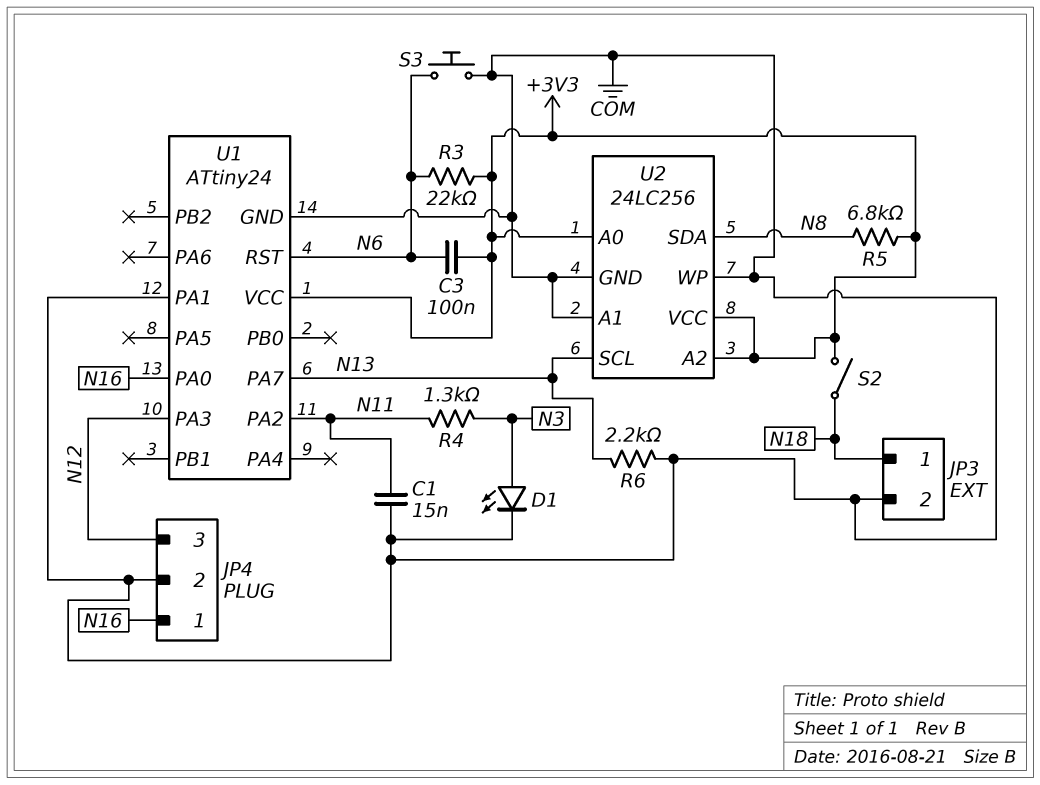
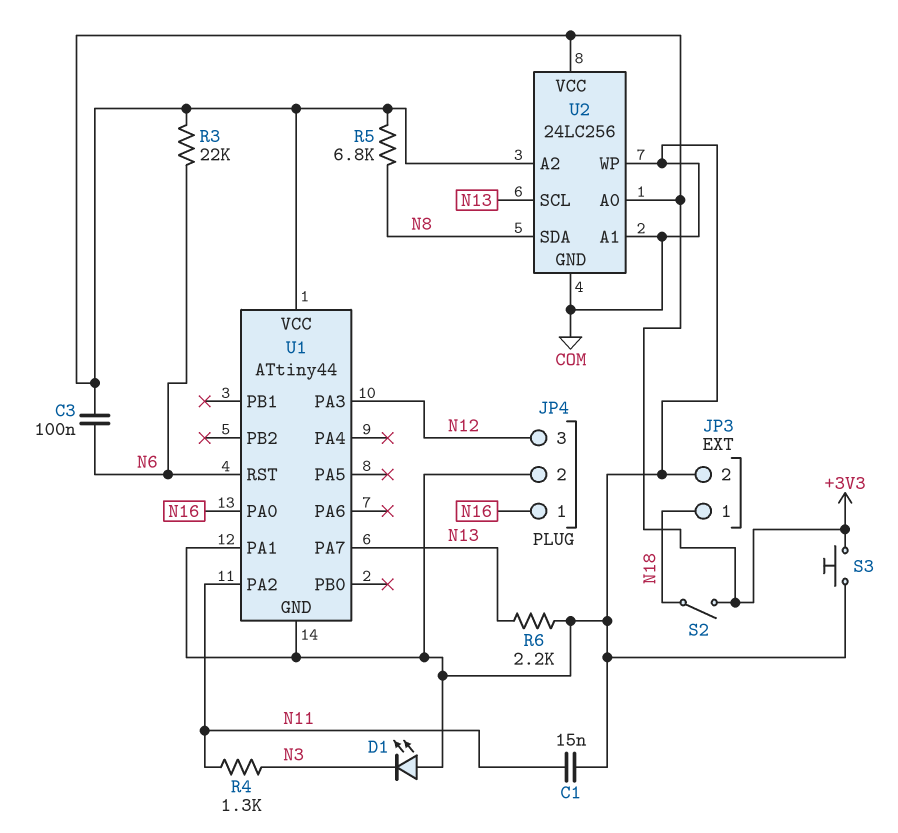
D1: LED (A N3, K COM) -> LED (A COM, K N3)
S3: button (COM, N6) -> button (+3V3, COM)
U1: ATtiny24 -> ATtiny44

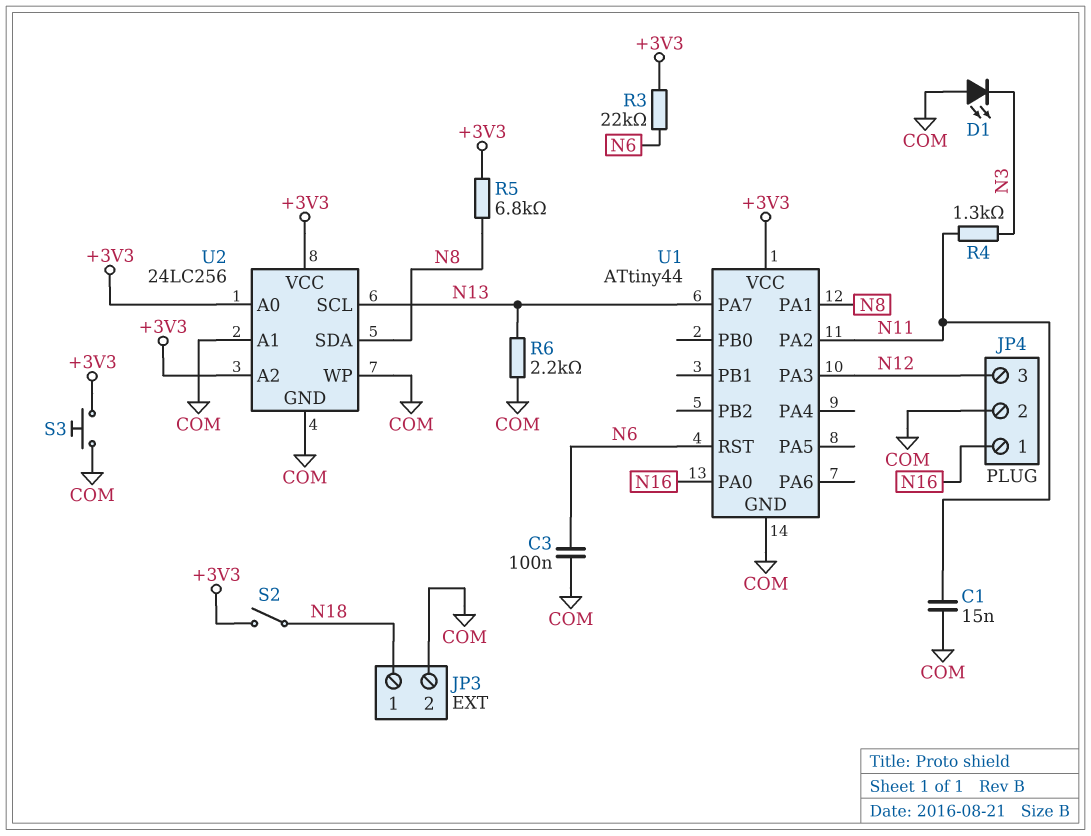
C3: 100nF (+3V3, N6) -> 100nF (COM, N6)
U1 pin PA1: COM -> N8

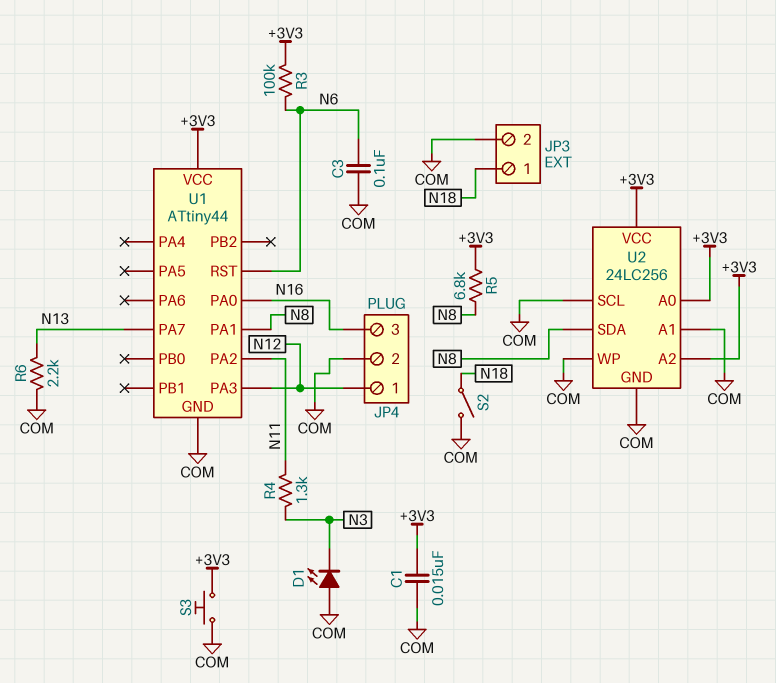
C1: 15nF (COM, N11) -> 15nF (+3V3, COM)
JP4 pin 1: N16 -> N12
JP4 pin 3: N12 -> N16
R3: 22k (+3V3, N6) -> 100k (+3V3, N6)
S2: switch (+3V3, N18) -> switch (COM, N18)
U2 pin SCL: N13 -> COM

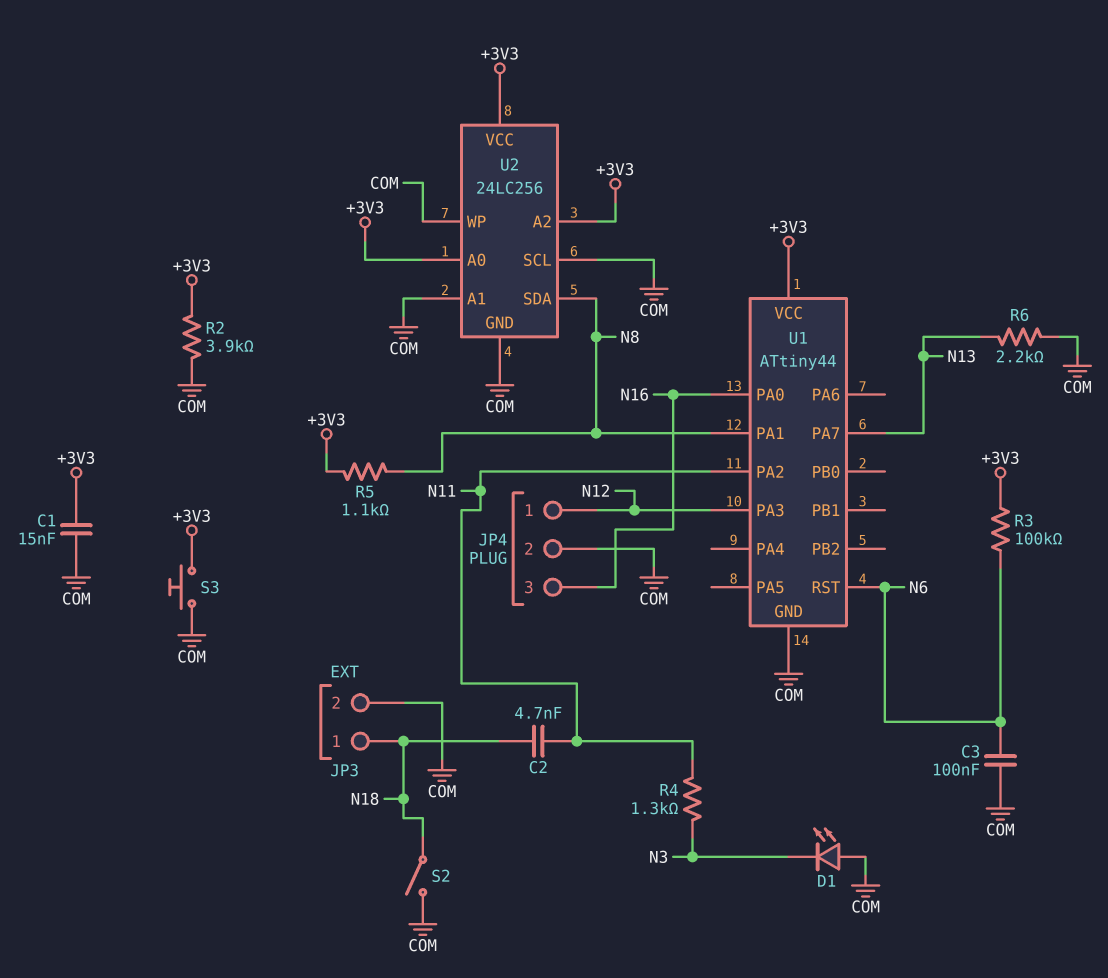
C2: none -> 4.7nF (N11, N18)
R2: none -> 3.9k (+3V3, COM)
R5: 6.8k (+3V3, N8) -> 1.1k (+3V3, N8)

- [EXERCISE OBJECTIVE]:
A single number is the whole answer: the count of lines above that hold "none".

- [ANSWER]:
2